**AIM**
Render the stretch of the listing from its first line through the line containing "white diamond: moved 3 px right, 4 px up" as a numbered list, leaving out any blank lines.

**EXERCISE INPUTS**
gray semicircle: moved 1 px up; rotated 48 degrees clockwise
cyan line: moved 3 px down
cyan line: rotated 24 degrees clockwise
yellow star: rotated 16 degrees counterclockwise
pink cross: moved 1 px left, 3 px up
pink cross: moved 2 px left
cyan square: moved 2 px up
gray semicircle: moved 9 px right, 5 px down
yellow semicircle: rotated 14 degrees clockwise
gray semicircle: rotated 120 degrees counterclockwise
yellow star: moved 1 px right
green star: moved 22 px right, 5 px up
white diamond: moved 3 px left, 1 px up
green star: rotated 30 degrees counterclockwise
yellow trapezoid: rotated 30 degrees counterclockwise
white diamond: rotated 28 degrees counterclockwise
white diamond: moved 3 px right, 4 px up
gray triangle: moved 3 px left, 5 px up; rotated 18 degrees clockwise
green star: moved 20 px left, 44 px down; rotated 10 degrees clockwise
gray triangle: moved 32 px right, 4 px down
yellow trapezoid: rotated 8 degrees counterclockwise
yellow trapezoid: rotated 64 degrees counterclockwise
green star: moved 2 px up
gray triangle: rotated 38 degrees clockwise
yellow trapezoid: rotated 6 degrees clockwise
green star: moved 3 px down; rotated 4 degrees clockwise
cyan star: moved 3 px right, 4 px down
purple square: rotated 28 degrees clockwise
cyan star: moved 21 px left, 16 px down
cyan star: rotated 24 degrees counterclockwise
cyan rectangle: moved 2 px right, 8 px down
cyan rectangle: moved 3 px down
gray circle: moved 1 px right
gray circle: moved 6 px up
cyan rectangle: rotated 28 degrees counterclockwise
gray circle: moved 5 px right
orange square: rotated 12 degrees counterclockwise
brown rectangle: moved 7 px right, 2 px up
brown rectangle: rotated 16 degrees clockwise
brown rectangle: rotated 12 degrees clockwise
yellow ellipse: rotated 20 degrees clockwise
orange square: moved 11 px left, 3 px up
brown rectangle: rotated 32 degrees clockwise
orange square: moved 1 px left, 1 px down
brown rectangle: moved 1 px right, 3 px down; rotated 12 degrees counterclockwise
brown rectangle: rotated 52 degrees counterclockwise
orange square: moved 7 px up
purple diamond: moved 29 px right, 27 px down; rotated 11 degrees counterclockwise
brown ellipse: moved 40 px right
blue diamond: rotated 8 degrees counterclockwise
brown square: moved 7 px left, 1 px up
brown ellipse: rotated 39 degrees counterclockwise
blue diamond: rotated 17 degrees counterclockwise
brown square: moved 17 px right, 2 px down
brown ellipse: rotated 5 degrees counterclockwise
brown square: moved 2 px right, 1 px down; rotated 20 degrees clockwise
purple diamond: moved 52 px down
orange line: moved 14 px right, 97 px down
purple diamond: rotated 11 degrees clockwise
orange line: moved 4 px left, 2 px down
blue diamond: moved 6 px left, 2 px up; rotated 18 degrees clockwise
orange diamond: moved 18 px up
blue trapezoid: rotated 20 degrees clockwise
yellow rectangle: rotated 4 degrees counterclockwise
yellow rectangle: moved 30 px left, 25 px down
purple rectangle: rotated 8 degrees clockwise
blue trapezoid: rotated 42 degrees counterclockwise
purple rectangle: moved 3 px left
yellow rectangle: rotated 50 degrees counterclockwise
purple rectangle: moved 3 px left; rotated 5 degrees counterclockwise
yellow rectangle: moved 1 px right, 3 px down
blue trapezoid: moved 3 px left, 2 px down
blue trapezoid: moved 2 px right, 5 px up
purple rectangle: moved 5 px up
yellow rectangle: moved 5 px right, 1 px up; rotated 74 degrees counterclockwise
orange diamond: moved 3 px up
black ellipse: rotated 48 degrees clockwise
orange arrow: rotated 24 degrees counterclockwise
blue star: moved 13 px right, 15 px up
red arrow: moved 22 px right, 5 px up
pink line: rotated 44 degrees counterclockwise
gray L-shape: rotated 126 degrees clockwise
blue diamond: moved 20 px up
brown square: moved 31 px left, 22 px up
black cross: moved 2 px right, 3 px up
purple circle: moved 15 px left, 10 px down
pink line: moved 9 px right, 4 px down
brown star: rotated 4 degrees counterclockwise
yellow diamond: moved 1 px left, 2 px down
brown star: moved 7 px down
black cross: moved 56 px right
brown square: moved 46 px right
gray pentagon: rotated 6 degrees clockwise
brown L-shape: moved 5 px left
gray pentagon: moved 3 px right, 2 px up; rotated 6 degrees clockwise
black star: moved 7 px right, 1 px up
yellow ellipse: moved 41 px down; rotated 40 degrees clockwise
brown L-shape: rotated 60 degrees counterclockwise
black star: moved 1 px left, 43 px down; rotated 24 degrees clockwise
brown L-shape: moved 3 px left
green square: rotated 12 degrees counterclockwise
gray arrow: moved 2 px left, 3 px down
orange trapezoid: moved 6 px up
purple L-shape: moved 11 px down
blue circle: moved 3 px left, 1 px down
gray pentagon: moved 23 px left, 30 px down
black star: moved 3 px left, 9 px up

**FINAL RESULT**
1. gray semicircle: moved 1 px up; rotated 48 degrees clockwise
2. cyan line: moved 3 px down
3. cyan line: rotated 24 degrees clockwise
4. yellow star: rotated 16 degrees counterclockwise
5. pink cross: moved 1 px left, 3 px up
6. pink cross: moved 2 px left
7. cyan square: moved 2 px up
8. gray semicircle: moved 9 px right, 5 px down
9. yellow semicircle: rotated 14 degrees clockwise
10. gray semicircle: rotated 120 degrees counterclockwise
11. yellow star: moved 1 px right
12. green star: moved 22 px right, 5 px up
13. white diamond: moved 3 px left, 1 px up
14. green star: rotated 30 degrees counterclockwise
15. yellow trapezoid: rotated 30 degrees counterclockwise
16. white diamond: rotated 28 degrees counterclockwise
17. white diamond: moved 3 px right, 4 px up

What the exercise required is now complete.